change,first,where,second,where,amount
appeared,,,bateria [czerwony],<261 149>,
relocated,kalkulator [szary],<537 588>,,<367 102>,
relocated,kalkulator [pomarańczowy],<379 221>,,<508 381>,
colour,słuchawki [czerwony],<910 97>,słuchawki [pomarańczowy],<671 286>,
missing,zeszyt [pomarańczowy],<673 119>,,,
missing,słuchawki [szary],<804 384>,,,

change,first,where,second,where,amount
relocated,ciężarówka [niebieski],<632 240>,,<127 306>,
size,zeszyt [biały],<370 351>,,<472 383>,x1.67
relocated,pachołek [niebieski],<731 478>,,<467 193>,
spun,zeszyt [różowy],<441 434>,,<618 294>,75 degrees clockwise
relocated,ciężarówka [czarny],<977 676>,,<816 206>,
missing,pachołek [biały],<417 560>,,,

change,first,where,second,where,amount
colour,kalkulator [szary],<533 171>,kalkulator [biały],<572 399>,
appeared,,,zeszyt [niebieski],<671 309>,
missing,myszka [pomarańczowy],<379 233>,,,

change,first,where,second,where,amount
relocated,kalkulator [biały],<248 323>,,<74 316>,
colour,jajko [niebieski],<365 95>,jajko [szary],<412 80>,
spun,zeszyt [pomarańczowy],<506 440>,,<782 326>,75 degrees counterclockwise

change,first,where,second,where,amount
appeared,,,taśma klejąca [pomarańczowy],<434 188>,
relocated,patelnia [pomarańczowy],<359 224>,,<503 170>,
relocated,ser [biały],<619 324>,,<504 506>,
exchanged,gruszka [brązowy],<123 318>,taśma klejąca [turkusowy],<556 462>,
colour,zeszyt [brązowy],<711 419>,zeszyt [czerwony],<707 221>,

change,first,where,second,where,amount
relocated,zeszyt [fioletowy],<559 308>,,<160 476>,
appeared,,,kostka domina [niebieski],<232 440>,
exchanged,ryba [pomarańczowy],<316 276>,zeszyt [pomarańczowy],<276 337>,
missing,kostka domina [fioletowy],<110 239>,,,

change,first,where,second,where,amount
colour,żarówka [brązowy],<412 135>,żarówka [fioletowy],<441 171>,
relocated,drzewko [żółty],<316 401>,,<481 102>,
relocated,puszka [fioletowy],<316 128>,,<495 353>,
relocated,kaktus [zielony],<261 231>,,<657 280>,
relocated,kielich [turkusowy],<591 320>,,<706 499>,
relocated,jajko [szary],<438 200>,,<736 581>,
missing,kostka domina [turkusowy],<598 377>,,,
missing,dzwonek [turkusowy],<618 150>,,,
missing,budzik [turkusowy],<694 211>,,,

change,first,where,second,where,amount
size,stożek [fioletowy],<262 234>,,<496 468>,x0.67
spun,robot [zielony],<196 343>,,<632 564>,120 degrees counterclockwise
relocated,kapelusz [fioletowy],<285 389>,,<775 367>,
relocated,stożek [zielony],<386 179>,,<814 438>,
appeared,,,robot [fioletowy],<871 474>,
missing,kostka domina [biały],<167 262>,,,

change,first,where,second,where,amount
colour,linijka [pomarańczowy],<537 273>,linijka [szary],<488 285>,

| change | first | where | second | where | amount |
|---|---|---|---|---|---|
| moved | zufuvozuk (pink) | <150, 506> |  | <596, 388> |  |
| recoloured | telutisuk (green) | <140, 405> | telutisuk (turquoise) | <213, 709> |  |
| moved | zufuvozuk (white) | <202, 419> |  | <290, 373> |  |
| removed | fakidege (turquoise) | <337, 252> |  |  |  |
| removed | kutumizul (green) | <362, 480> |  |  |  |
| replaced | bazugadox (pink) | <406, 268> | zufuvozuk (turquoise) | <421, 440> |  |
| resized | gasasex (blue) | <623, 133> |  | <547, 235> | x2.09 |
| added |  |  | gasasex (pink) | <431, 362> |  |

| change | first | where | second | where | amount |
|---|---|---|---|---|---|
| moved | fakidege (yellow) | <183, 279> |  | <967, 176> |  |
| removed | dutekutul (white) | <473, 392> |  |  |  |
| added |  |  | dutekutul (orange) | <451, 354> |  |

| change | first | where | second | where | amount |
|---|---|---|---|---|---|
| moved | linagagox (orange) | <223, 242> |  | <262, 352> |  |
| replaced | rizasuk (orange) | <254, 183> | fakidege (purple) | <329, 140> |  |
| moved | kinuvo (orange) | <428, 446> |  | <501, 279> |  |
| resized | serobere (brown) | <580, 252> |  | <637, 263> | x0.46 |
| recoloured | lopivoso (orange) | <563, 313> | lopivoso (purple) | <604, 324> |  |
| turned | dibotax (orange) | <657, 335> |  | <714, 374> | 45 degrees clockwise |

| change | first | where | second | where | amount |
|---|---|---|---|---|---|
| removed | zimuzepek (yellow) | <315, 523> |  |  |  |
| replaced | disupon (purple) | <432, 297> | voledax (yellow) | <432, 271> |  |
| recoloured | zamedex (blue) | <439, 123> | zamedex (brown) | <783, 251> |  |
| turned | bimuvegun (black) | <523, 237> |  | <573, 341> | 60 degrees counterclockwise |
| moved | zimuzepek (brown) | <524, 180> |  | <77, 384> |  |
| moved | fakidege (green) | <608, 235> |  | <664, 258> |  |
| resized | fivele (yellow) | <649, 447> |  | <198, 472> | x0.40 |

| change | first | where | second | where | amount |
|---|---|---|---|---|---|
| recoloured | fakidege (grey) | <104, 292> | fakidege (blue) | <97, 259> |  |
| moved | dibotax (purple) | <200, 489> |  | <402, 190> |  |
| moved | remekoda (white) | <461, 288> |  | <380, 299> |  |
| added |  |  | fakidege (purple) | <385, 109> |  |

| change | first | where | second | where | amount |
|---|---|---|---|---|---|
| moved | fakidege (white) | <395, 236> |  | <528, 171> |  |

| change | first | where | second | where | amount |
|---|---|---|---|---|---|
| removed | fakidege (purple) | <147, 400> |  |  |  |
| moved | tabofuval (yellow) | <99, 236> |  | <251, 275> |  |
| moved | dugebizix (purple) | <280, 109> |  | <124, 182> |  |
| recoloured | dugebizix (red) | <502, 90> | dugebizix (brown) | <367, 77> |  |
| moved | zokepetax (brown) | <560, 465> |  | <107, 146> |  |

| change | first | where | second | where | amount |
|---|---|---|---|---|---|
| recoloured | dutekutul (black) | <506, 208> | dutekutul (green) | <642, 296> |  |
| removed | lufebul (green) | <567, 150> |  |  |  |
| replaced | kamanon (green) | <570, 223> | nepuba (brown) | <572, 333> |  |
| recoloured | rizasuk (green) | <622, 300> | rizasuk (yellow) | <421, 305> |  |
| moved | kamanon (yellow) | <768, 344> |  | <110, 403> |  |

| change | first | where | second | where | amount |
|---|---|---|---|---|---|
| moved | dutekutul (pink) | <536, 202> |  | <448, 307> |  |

-.-.-

* [Assignment] Go through the entries above, and wherever a line holds the word "turquoise", copy that line.

* [Answer to this problem]
| recoloured | telutisuk (green) | <140, 405> | telutisuk (turquoise) | <213, 709> |  |
| removed | fakidege (turquoise) | <337, 252> |  |  |  |
| replaced | bazugadox (pink) | <406, 268> | zufuvozuk (turquoise) | <421, 440> |  |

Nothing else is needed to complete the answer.